• Written task: Among the entries below, please show each line that carries the word "road".

Aerial scene parsing data
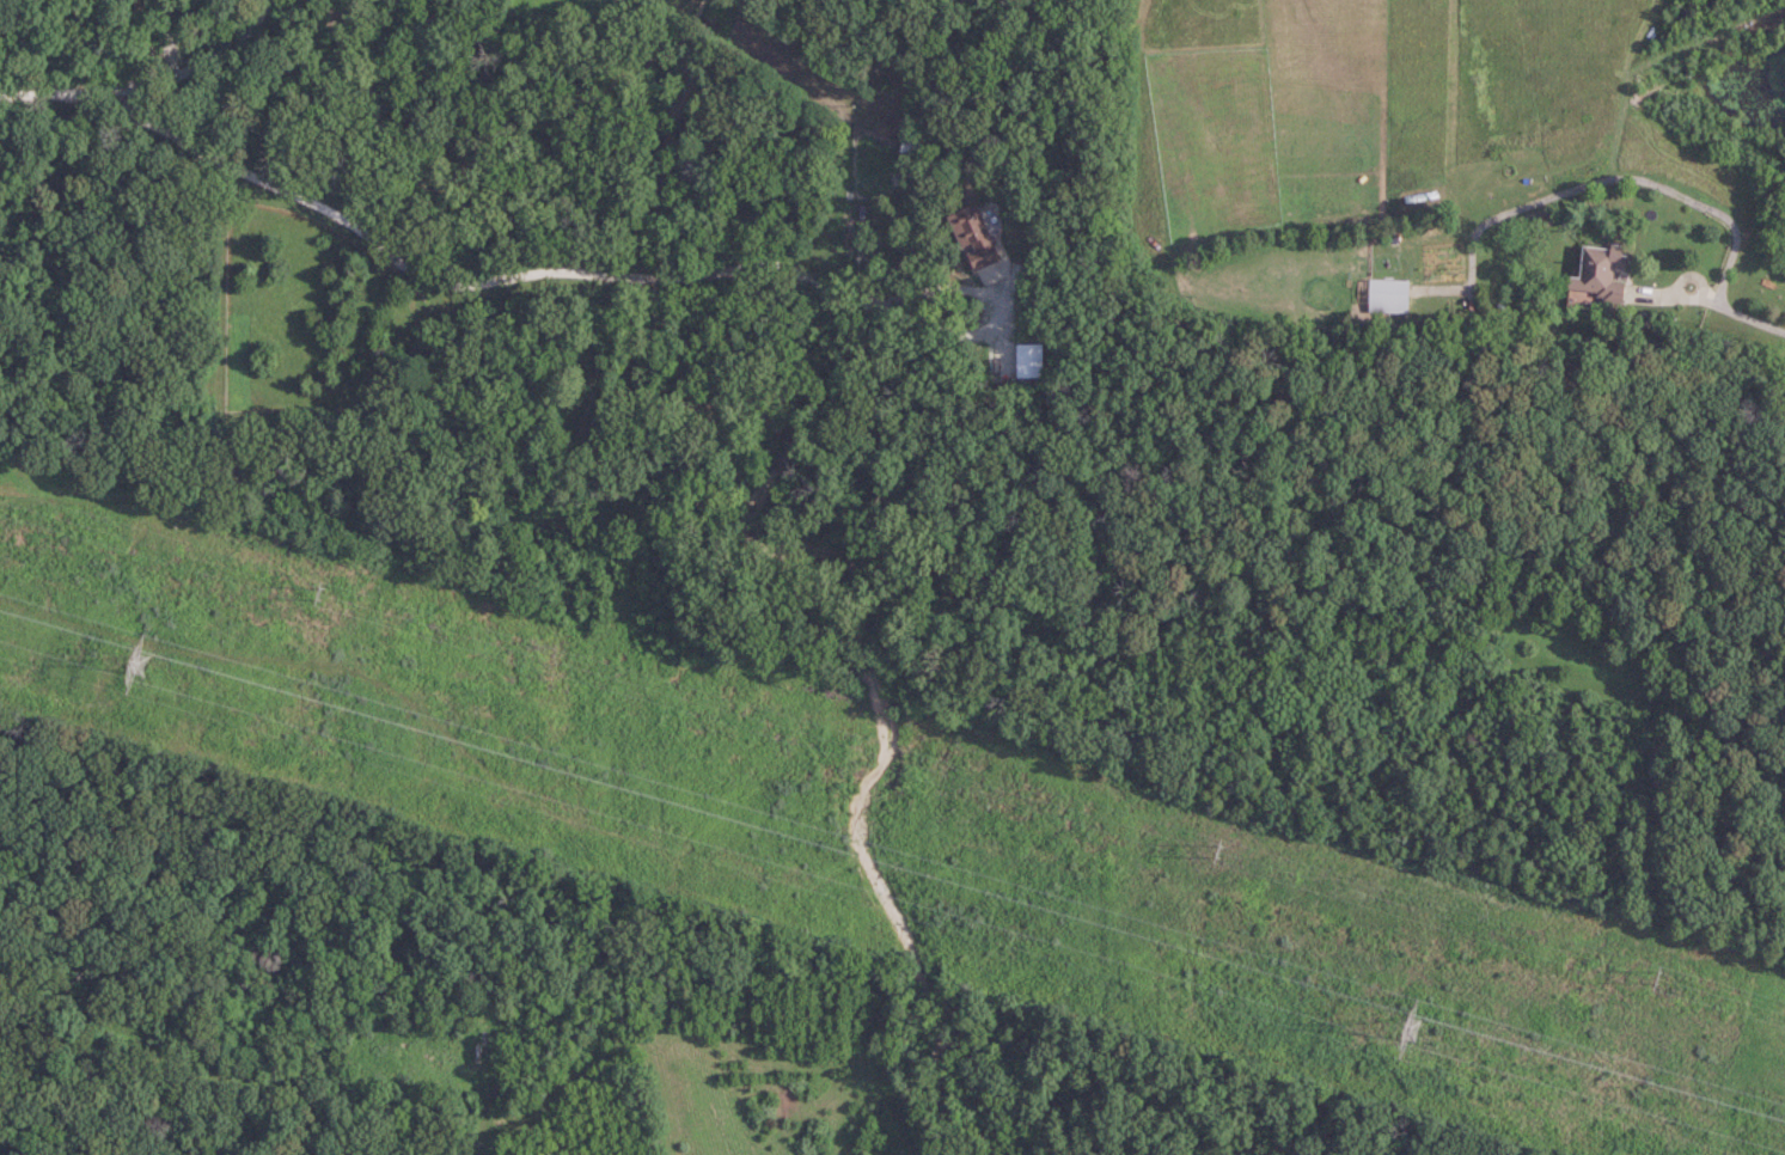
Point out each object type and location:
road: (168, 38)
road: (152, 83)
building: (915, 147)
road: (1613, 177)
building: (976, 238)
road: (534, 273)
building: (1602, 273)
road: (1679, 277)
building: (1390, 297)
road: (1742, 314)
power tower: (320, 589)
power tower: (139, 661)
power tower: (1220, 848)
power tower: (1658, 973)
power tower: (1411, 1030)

• Completed task:
road: (168, 38)
road: (152, 83)
road: (1613, 177)
road: (534, 273)
road: (1679, 277)
road: (1742, 314)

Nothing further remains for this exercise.